### WHAT YOU ARE ASKED TO DO
Count the lines in the listing below that contain the string "instrumentName", and reply with only that number.

(Source data)
-=-=-=-=-

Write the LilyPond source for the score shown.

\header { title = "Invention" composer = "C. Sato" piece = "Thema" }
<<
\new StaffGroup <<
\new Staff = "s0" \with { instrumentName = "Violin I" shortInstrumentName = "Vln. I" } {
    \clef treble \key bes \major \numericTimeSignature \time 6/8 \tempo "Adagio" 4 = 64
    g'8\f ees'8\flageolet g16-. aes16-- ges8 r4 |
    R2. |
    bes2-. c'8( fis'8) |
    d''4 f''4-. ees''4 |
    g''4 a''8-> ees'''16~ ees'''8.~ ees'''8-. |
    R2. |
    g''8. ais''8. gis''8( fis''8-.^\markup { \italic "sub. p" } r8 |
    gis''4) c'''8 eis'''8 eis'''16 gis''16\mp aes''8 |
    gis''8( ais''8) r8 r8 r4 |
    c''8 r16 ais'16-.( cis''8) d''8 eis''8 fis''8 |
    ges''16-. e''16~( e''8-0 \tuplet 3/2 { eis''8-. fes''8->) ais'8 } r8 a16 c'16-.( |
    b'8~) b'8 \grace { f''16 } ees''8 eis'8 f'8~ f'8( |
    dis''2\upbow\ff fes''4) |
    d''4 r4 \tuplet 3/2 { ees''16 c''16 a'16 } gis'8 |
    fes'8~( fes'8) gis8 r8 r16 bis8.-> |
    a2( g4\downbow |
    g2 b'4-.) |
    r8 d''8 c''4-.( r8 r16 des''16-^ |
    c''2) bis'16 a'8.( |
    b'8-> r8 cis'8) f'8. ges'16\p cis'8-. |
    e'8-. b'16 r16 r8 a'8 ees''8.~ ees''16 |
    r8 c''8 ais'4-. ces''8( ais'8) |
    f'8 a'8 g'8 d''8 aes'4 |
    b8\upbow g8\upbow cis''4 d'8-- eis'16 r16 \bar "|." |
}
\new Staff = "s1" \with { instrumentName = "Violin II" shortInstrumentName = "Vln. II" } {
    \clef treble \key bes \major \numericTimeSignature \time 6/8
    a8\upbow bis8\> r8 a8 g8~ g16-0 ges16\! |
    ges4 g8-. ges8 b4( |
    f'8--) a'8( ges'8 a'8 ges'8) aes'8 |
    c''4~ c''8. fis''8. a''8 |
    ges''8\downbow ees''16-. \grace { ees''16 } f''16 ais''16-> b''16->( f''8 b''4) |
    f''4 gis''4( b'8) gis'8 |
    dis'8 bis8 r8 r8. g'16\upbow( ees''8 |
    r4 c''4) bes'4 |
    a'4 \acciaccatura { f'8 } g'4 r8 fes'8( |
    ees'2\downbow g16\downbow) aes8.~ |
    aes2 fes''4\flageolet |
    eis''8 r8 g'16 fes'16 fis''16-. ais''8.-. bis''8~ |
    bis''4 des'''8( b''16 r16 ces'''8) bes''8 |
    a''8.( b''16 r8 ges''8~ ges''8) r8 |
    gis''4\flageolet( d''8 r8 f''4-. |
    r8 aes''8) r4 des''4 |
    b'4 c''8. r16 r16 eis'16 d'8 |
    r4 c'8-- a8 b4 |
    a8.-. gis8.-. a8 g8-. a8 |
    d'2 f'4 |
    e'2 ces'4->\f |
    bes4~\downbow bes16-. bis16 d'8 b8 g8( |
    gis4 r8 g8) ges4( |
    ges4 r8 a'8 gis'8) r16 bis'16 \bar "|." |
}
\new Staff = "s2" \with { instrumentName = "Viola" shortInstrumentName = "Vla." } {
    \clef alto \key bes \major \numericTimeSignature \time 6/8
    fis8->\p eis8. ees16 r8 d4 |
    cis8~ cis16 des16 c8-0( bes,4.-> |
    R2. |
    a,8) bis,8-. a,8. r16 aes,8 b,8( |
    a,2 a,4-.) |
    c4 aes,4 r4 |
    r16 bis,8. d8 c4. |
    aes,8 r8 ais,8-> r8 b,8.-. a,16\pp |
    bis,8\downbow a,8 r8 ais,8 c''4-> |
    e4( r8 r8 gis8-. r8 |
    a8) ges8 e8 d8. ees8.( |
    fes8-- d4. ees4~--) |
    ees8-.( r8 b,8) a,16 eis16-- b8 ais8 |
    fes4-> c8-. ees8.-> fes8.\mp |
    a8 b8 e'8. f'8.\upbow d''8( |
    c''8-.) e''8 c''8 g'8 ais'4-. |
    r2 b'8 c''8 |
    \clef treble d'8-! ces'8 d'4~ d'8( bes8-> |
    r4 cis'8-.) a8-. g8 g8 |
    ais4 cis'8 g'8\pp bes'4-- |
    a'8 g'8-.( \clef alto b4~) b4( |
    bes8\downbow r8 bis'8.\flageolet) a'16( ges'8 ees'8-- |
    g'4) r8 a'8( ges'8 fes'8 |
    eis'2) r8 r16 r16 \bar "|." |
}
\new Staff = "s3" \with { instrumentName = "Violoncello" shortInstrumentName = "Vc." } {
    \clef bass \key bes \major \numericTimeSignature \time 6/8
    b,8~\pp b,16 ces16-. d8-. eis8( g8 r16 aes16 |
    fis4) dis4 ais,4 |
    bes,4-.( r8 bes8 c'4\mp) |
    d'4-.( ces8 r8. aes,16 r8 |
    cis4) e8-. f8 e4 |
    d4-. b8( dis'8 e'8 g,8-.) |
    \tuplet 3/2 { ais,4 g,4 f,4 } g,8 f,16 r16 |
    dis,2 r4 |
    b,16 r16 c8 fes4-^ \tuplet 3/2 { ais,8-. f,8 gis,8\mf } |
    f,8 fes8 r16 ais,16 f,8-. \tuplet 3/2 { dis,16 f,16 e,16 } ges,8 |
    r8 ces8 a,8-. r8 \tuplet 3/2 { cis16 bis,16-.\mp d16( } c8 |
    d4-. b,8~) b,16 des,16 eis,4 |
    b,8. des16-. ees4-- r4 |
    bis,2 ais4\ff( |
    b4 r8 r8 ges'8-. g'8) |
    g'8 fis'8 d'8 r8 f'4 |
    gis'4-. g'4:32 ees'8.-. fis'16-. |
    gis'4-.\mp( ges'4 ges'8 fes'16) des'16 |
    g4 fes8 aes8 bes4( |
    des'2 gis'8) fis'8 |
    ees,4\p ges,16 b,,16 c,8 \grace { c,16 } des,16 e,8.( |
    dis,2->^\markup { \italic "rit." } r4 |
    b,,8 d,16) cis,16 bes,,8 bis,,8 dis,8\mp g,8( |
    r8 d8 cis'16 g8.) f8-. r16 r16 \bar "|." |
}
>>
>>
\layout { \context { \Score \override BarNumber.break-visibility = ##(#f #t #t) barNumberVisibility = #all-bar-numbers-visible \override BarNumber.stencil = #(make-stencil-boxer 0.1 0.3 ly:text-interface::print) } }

-=-=-=-=-

### ANSWER FOR THIS EXERCISE
4